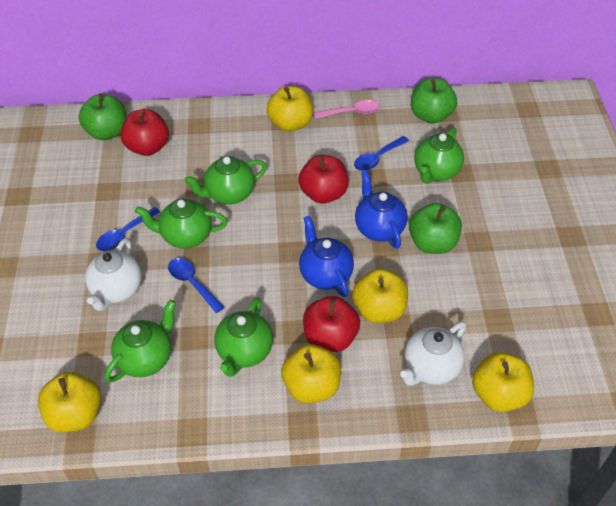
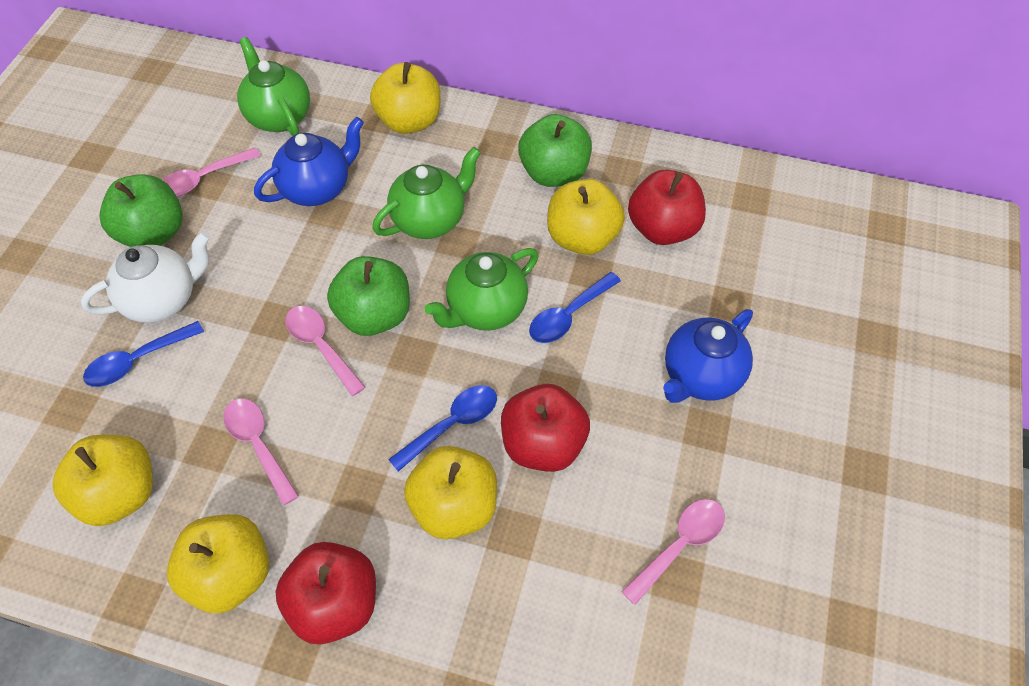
green teapot: 5 -> 3
pink spoon: 1 -> 4
white teapot: 2 -> 1

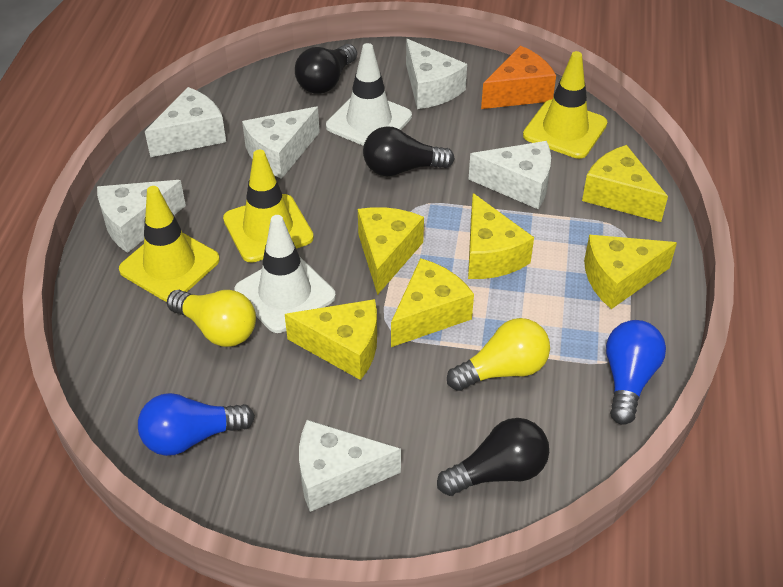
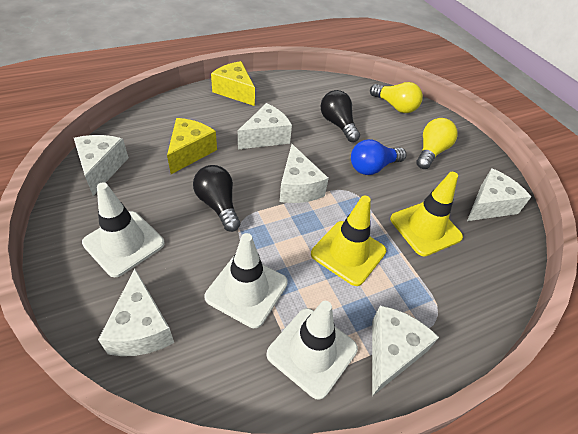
black light bulb: 3 -> 2
blue light bulb: 2 -> 1
orange cheese: 1 -> 0
white traffic cone: 2 -> 3
yellow cheese: 6 -> 2
yellow traffic cone: 3 -> 2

___

◆ **TASK PROMPT**
Everything from the line with "white traffic cone: 2 -> 3" through the final line of the entries above must be duplicated exactly; both ends belong, and no other line does.

◆ **EXPECTED ANSWER**
white traffic cone: 2 -> 3
yellow cheese: 6 -> 2
yellow traffic cone: 3 -> 2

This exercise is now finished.